**EXERCISE:** A faithful copy of the entries is needed, one that leaves out the pictures.

**MATERIAL PROVIDED:**
• • •
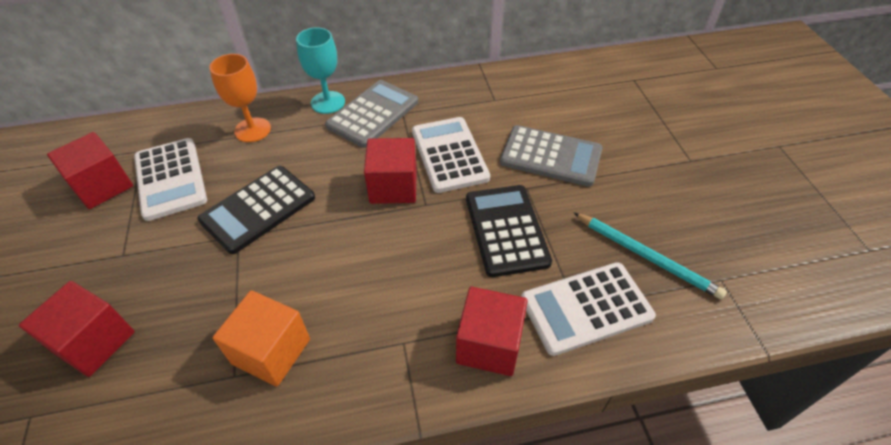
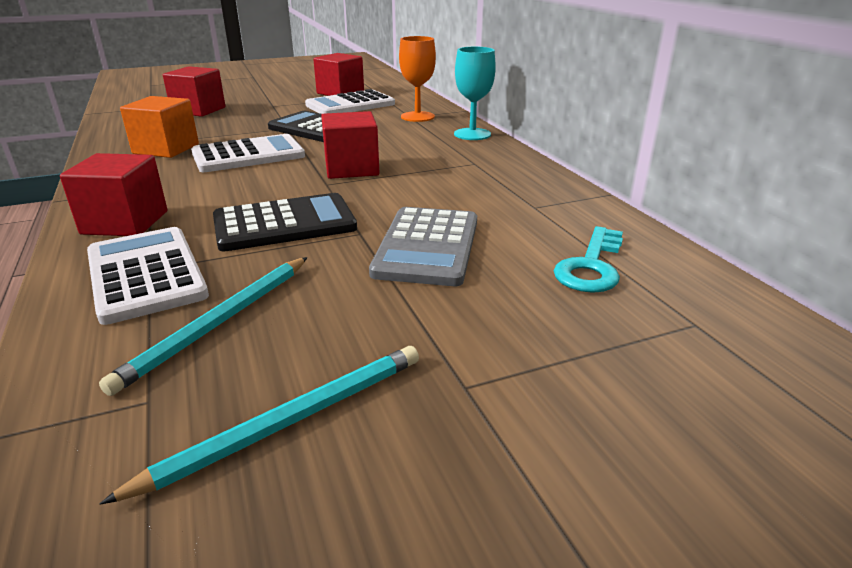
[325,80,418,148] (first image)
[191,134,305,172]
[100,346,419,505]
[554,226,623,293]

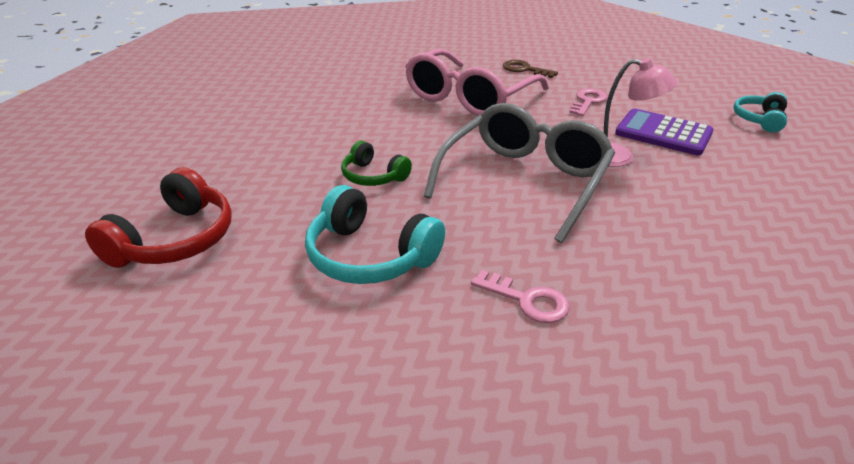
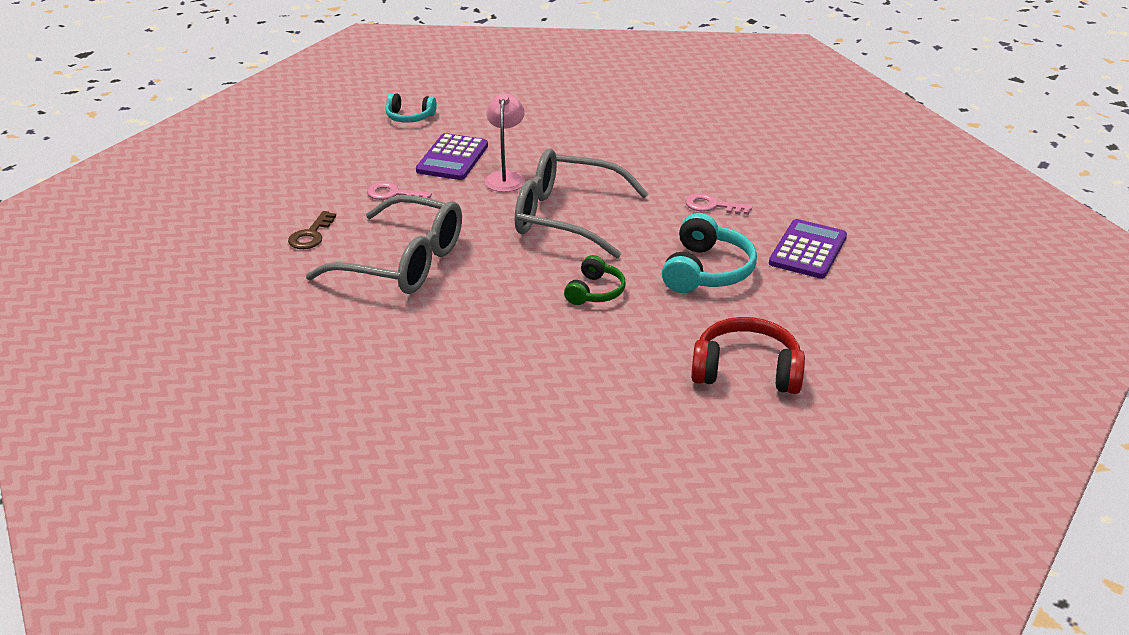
[306,195,462,294]
[685,193,752,215]
[769,219,847,279]

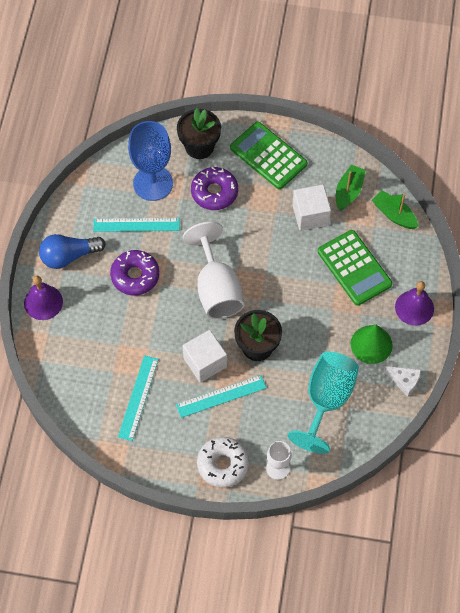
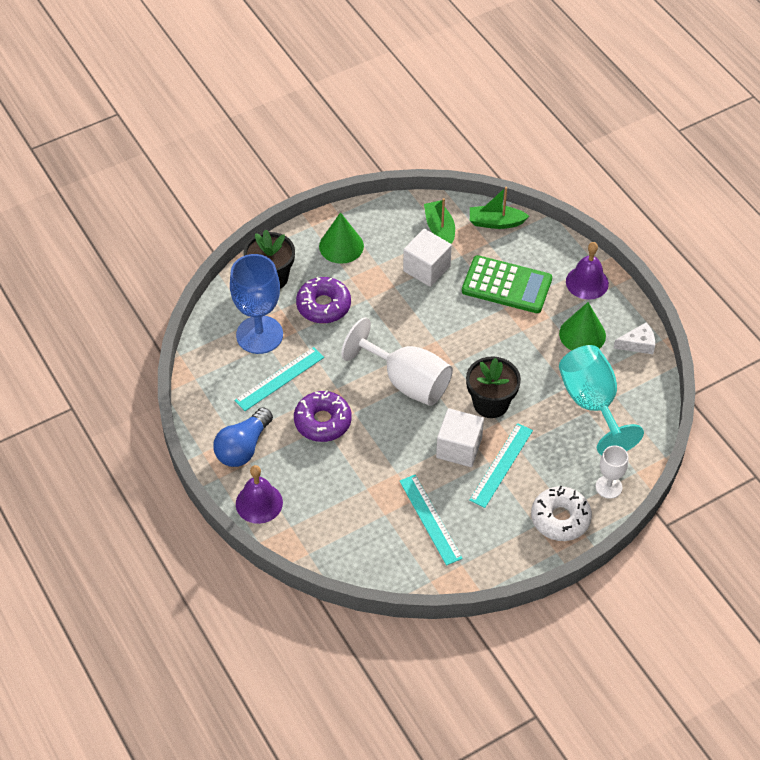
[319,212,364,264]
• • •
**WRITTEN SOLUTION:**
[325,80,418,148] (first image)
[191,134,305,172]
[100,346,419,505]
[554,226,623,293]

[306,195,462,294]
[685,193,752,215]
[769,219,847,279]

[319,212,364,264]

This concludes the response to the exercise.